For the entries that appear below, write out the exact text and omit the pictures.

(Collected data entries)
------------------------------------------------------------

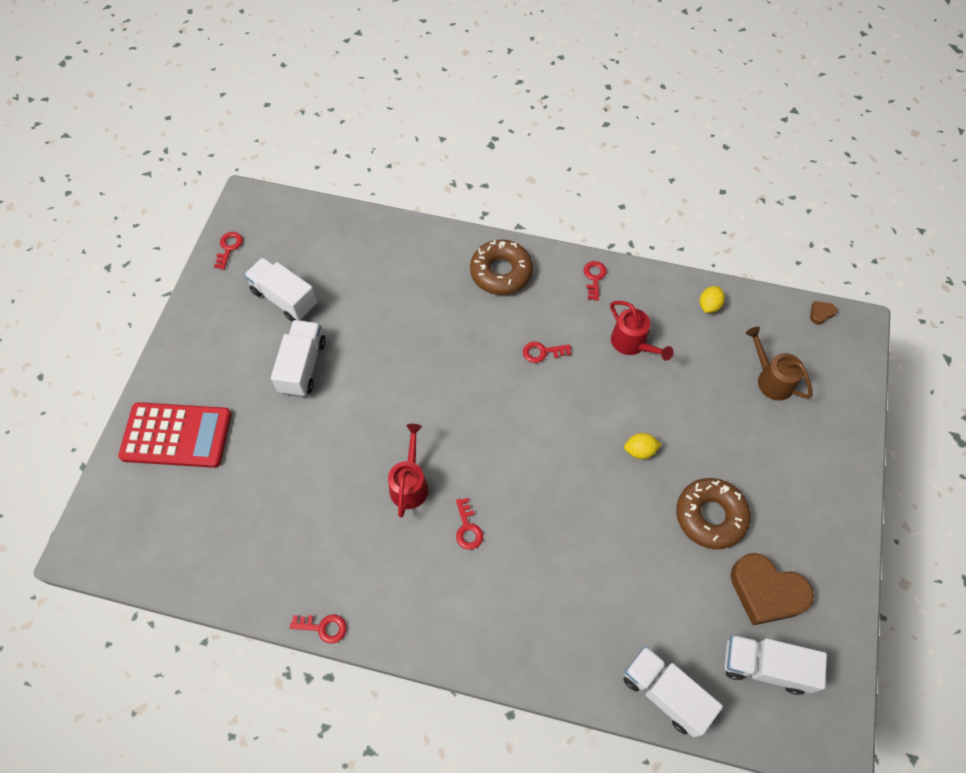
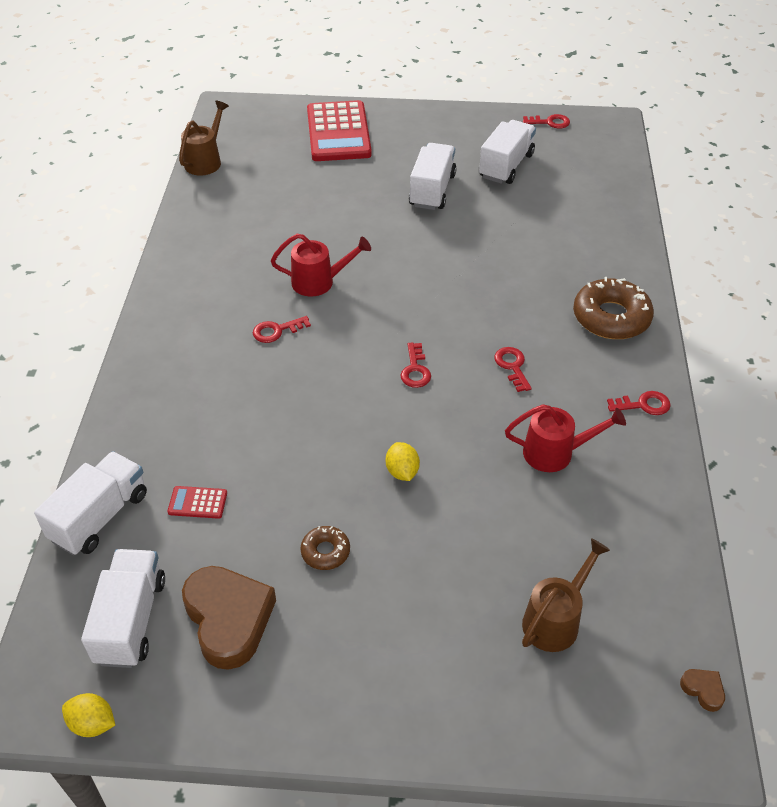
camera: 80 degrees right, 15 degrees down
(181, 578) = (206, 160): none -> brown watering can
(302, 366) = (432, 190): white truck -> white truck turned 75 degrees counterclockwise
(323, 627) = (166, 248): red key -> red key (415, 370)
(633, 344) = (556, 453): red watering can -> red watering can turned 135 degrees counterclockwise
(657, 610) = (197, 503): none -> red calculator
(709, 305) = (654, 536): yellow lemon -> yellow lemon (92, 723)
(710, 516) = (325, 552): brown donut -> brown donut, size x0.51
(766, 592) = (228, 619): brown heart -> brown heart turned 135 degrees clockwise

------------------------------------------------------------

• [Answer for this exercise]
camera: 80 degrees right, 15 degrees down
(181, 578) = (206, 160): none -> brown watering can
(302, 366) = (432, 190): white truck -> white truck turned 75 degrees counterclockwise
(323, 627) = (166, 248): red key -> red key (415, 370)
(633, 344) = (556, 453): red watering can -> red watering can turned 135 degrees counterclockwise
(657, 610) = (197, 503): none -> red calculator
(709, 305) = (654, 536): yellow lemon -> yellow lemon (92, 723)
(710, 516) = (325, 552): brown donut -> brown donut, size x0.51
(766, 592) = (228, 619): brown heart -> brown heart turned 135 degrees clockwise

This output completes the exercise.